* _WORK INSTRUCTION_: Copy out each line of the data below in which the string "orange" appears.
------------------------------
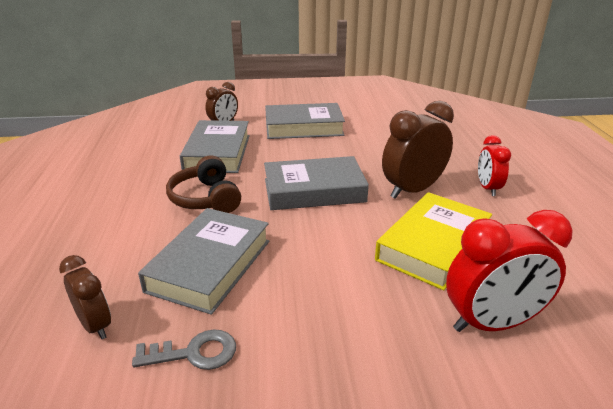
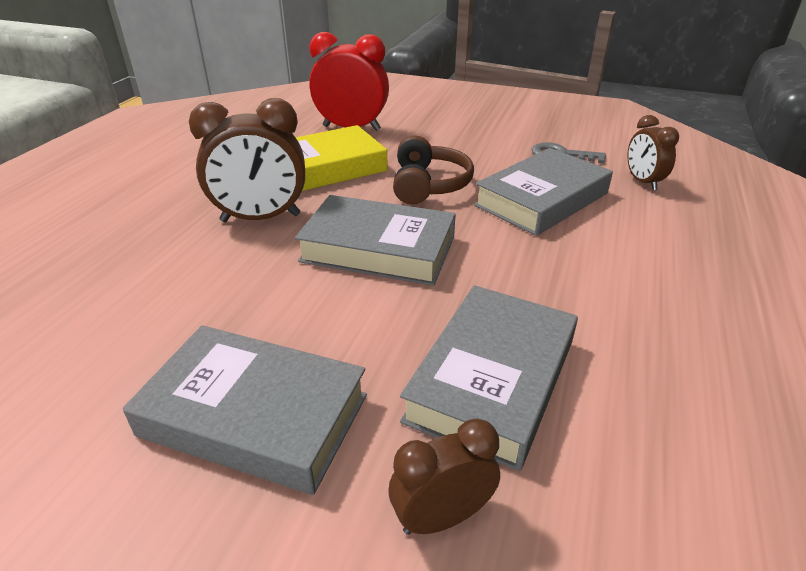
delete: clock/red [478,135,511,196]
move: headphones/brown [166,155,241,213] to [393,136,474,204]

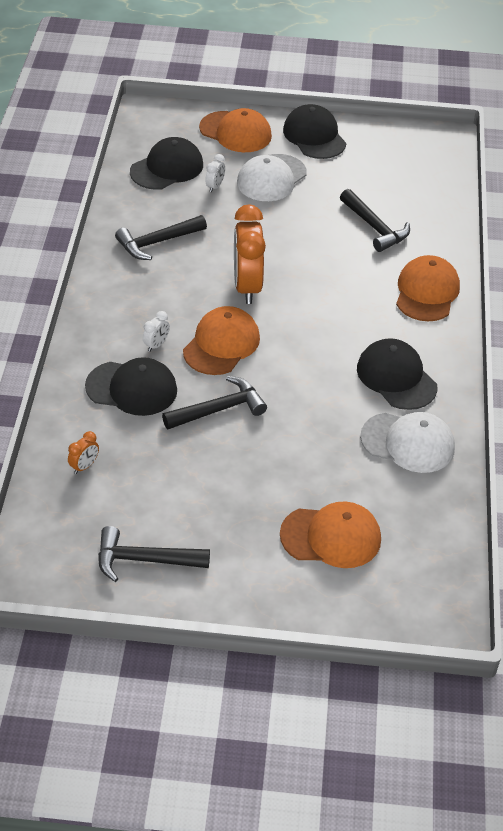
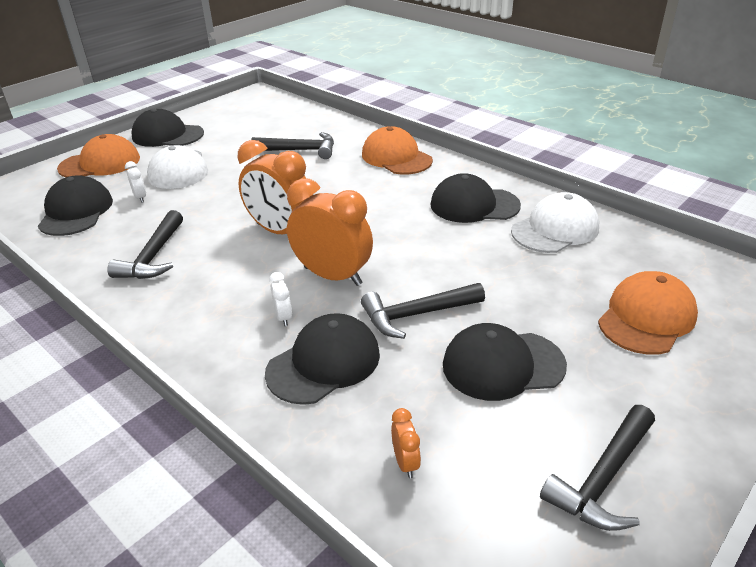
insert: cap/black [443,323,567,401]
replace: cap/orange [183,306,260,375] to clock/orange [287,178,373,286]
rotate: hammer/black [162,376,267,429] = [361,283,485,339] 120 degrees counterclockwise

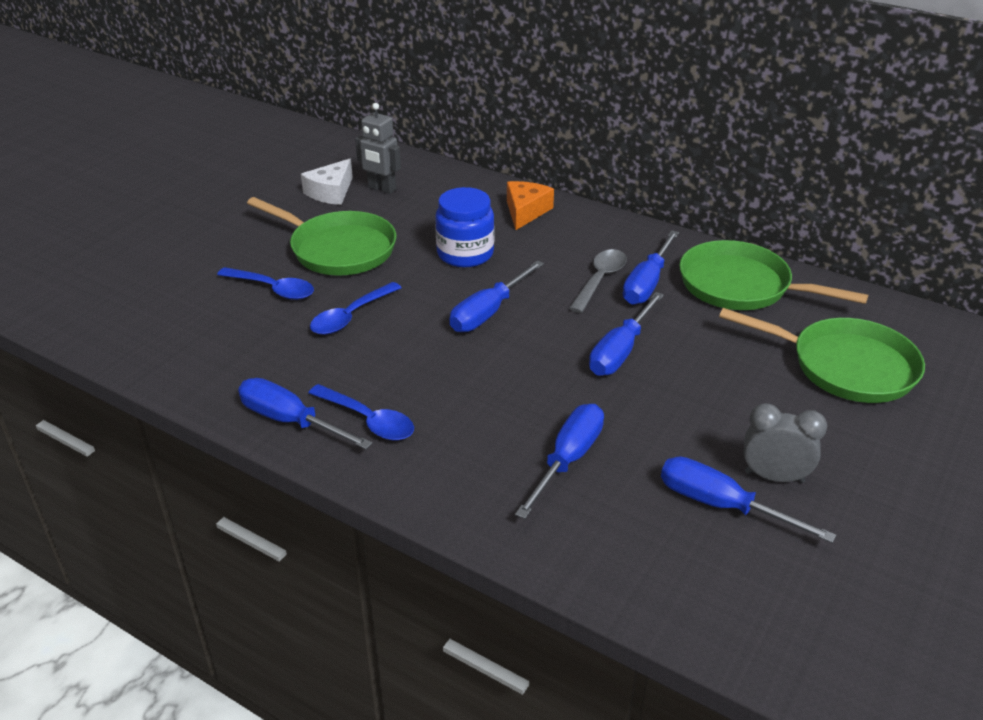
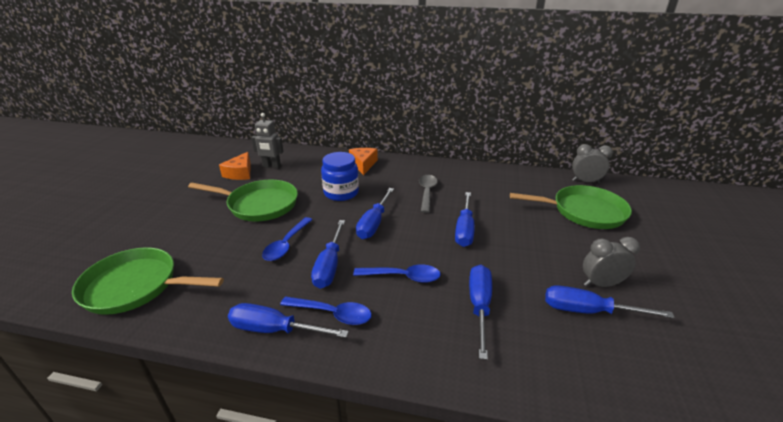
insert: clock/grey [572,144,613,183]
move: pan/green [679,240,868,310] to [72,247,224,315]; screwdriver/blue [623,230,679,305] to [311,220,345,289]; spoon/blue [217,267,314,300] to [353,265,441,283]
recolor: cheese/white [301,159,353,205] to cheese/orange [219,152,251,180]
------------------------------
* _SOLUTION TO THIS TASK_:
replace: cap/orange [183,306,260,375] to clock/orange [287,178,373,286]
recolor: cheese/white [301,159,353,205] to cheese/orange [219,152,251,180]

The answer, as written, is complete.